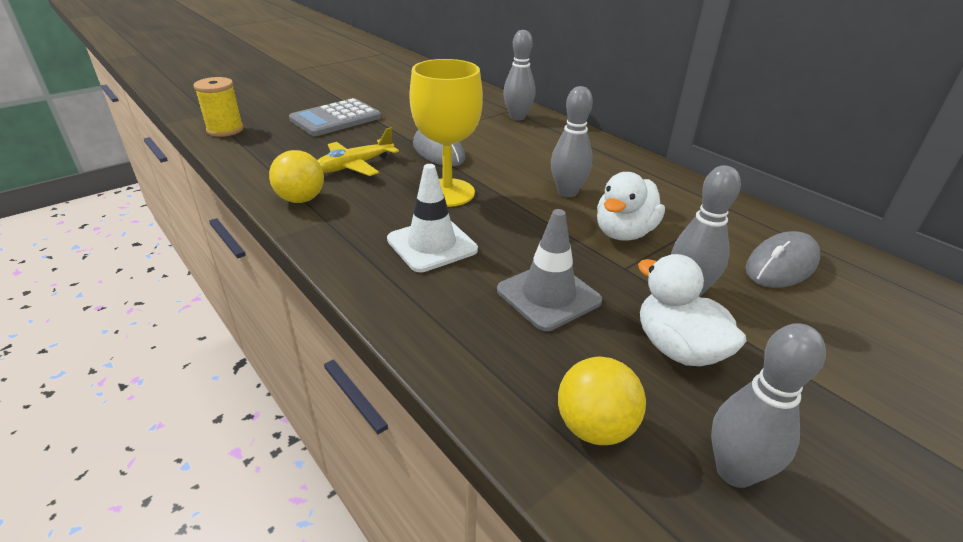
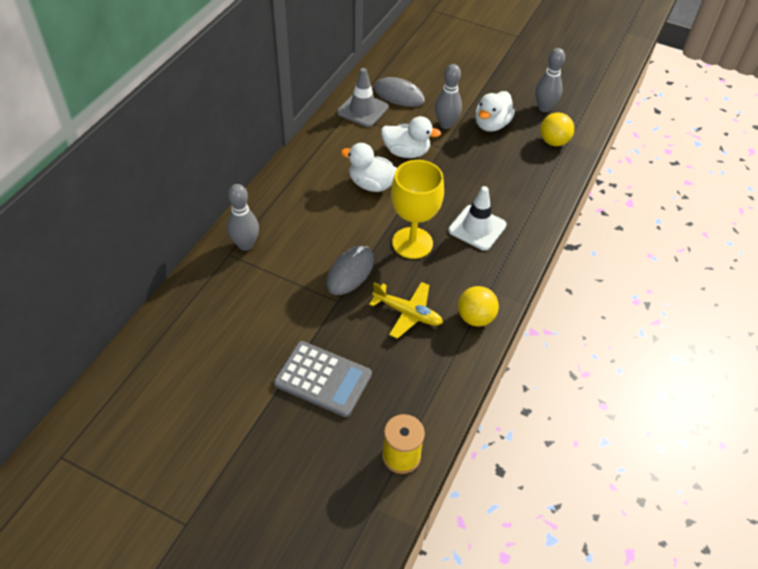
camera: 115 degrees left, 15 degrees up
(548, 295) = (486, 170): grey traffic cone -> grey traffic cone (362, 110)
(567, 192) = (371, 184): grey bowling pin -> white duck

• Goal of the exercise:
Would you please retype the material above exactly and leave out each picture?

• Answer to this task:
camera: 115 degrees left, 15 degrees up
(548, 295) = (486, 170): grey traffic cone -> grey traffic cone (362, 110)
(567, 192) = (371, 184): grey bowling pin -> white duck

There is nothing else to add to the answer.